* SHORT EXERCISE *
Rewrite the records below, putting "listed" in place of "specified" and leaving every other word unchanged.

[Entries for locating words and elements]
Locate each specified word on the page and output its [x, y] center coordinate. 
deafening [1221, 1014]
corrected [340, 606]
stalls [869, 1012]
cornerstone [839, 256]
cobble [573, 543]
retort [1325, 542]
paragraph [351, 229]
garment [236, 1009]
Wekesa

* THE RESULT *
Locate each listed word on the page and output its [x, y] center coordinate. 
deafening [1221, 1014]
corrected [340, 606]
stalls [869, 1012]
cornerstone [839, 256]
cobble [573, 543]
retort [1325, 542]
paragraph [351, 229]
garment [236, 1009]
Wekesa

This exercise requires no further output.